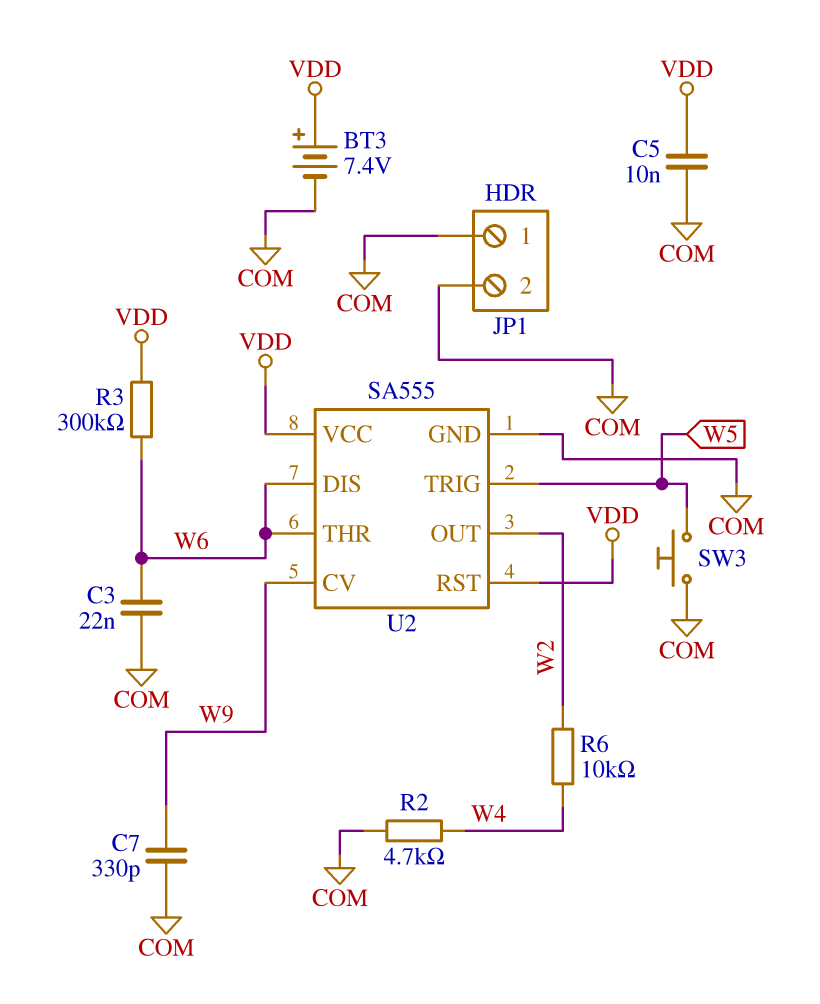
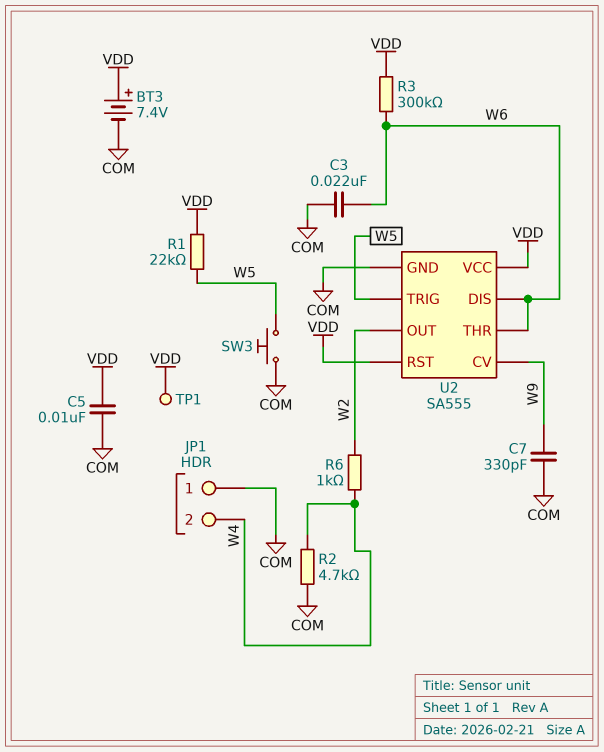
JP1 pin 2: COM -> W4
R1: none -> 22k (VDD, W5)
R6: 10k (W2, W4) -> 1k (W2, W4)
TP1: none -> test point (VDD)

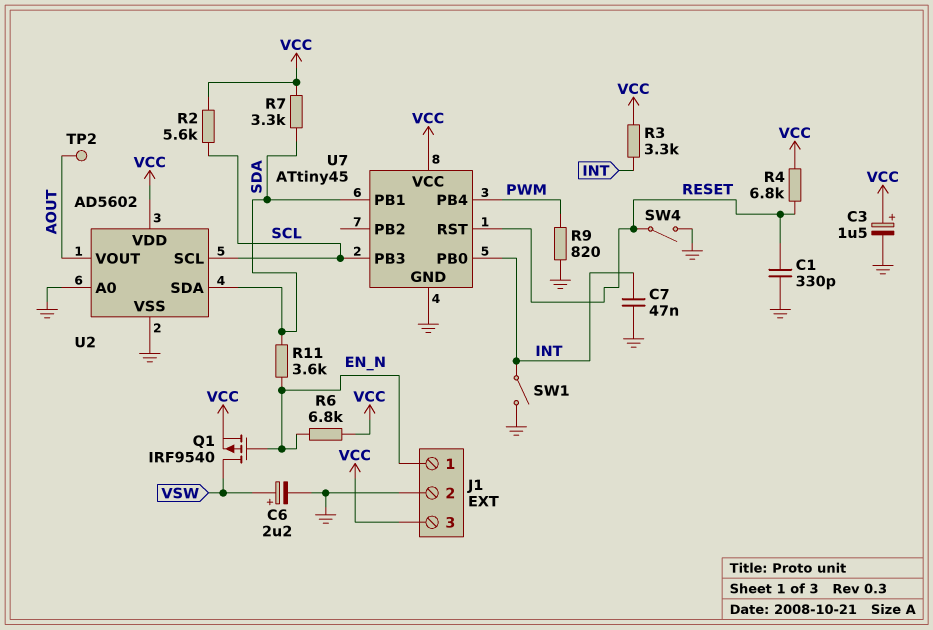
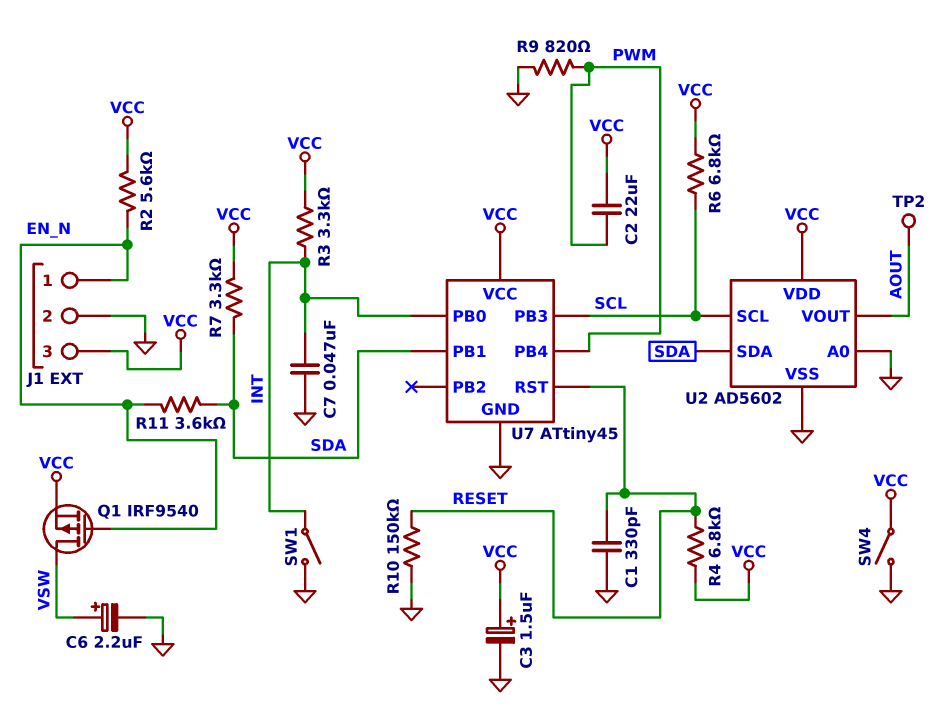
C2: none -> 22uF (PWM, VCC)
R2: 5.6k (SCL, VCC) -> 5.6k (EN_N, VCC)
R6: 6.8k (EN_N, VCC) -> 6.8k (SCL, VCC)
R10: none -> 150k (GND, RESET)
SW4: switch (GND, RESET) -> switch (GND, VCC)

[EXERCISE BRIEF]: Scan the material above for lines that contain the string "none", and copy each such line.

[FINISHED EXERCISE]:
R1: none -> 22k (VDD, W5)
TP1: none -> test point (VDD)
C2: none -> 22uF (PWM, VCC)
R10: none -> 150k (GND, RESET)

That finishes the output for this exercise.